>> begin DATA SHOWN
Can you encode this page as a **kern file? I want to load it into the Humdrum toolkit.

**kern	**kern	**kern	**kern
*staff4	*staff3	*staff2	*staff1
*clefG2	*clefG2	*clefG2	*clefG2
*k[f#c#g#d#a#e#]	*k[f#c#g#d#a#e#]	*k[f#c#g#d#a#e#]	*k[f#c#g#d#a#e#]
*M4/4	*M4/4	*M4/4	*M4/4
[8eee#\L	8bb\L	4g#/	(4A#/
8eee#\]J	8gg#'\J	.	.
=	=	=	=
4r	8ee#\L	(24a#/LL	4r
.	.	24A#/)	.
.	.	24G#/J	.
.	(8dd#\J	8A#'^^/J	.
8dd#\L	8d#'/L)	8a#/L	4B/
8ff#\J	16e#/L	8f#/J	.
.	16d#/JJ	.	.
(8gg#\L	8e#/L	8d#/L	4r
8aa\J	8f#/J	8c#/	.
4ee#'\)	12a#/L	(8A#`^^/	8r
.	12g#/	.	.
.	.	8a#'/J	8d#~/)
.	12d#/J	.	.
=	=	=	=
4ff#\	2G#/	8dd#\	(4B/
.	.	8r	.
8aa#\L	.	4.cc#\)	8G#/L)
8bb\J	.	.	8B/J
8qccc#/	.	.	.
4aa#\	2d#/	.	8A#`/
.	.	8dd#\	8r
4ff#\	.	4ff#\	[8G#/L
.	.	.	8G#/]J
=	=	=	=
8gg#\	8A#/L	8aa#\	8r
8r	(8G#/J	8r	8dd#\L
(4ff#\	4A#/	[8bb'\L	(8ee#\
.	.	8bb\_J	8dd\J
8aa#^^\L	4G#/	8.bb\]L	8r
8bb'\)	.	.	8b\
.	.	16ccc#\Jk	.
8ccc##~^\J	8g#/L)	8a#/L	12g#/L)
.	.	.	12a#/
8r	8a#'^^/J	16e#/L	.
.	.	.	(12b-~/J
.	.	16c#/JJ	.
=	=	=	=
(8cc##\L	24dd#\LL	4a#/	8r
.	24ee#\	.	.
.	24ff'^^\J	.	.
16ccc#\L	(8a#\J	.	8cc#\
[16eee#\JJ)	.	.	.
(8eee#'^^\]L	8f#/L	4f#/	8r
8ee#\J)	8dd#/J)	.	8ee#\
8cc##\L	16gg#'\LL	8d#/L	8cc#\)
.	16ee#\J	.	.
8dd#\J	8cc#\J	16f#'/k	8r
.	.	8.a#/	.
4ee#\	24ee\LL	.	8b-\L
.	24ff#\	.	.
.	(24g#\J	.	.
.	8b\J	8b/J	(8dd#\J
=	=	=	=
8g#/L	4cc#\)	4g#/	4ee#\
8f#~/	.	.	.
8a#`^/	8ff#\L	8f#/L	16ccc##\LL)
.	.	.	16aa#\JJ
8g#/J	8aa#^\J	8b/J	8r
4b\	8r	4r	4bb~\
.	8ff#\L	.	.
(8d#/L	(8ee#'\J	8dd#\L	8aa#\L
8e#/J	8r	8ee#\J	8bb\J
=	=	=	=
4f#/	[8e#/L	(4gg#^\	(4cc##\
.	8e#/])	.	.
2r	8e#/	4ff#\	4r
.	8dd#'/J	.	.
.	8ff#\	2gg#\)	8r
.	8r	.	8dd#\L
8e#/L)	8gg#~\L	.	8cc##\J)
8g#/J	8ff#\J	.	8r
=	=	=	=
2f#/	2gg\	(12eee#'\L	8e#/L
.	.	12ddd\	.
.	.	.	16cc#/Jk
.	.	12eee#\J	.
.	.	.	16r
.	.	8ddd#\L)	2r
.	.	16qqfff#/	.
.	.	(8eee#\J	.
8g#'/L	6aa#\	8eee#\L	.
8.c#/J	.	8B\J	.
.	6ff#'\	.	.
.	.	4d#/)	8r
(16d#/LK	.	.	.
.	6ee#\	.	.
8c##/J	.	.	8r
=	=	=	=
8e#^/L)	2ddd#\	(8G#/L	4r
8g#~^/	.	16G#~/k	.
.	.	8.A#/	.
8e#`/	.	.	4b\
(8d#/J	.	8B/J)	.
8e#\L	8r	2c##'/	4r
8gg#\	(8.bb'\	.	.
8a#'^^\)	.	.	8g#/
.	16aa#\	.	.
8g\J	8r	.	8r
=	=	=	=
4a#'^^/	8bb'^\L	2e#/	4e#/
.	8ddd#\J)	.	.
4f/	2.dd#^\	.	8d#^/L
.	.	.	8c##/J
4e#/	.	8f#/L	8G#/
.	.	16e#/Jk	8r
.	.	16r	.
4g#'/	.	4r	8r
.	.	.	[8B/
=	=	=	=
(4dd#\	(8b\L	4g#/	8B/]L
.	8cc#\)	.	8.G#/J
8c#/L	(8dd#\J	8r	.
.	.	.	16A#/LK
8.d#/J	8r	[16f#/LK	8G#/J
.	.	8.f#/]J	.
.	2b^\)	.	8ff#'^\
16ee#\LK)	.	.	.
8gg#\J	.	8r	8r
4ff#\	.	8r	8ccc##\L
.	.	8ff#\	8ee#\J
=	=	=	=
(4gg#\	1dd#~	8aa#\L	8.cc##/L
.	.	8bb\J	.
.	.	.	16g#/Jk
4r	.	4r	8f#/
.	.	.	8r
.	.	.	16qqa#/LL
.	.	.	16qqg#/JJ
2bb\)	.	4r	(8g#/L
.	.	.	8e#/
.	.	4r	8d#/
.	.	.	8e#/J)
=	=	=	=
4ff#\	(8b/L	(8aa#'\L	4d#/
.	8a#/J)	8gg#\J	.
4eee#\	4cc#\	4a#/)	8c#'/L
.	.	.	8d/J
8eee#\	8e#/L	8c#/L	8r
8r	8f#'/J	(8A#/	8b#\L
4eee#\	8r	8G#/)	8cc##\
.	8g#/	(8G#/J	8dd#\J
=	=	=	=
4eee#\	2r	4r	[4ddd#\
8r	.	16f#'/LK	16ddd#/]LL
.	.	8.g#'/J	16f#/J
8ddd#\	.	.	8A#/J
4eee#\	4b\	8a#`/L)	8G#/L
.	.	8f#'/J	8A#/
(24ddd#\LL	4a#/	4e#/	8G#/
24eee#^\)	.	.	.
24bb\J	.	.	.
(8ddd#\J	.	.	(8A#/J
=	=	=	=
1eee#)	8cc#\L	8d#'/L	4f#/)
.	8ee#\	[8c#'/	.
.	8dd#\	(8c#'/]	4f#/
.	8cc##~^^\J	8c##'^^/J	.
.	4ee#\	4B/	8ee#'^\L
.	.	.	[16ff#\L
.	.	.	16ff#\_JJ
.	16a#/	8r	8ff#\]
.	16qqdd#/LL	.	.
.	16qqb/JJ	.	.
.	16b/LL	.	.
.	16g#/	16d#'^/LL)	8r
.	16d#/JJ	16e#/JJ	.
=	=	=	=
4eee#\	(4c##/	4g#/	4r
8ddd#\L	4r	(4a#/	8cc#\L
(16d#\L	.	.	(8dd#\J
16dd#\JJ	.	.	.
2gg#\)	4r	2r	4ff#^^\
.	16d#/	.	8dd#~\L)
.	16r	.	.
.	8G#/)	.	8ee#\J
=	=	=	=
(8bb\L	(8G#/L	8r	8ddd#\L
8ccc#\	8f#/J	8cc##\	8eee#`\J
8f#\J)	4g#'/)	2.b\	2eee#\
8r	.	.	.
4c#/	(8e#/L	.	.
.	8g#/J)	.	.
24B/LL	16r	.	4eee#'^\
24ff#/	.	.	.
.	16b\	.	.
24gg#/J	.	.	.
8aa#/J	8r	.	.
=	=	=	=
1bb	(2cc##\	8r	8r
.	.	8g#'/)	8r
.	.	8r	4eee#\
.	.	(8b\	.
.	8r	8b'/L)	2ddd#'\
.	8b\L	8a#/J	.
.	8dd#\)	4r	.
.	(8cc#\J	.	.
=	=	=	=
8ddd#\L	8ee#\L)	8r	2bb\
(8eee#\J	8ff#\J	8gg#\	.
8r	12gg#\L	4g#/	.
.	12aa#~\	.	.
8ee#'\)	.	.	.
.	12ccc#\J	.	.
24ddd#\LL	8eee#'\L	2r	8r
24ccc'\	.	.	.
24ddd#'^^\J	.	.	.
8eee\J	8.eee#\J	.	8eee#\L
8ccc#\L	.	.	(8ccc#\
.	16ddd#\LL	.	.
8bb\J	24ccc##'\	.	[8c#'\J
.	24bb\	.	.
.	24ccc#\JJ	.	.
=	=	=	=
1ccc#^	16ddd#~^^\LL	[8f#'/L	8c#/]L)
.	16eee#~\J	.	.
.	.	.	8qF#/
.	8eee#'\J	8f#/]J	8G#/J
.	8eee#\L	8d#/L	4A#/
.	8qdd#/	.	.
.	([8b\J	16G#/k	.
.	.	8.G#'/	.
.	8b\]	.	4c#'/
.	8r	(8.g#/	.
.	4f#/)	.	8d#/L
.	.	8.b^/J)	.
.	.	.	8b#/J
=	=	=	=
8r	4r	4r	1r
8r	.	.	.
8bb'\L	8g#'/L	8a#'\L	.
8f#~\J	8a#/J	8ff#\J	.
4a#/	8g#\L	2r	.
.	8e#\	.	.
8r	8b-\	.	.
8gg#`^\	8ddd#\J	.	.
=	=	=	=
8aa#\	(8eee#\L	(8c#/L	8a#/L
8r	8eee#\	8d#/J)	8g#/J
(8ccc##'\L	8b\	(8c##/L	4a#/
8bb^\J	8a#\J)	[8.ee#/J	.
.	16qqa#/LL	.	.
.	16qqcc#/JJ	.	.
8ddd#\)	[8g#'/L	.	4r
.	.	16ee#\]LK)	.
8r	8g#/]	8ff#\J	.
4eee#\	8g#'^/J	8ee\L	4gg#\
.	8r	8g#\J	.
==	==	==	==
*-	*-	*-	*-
>> end DATA SHOWN
Find every line in the records above that contains the string "kern", and copy each of those lines.

Can you encode this page as a **kern file? I want to load it into the Humdrum toolkit.
**kern	**kern	**kern	**kern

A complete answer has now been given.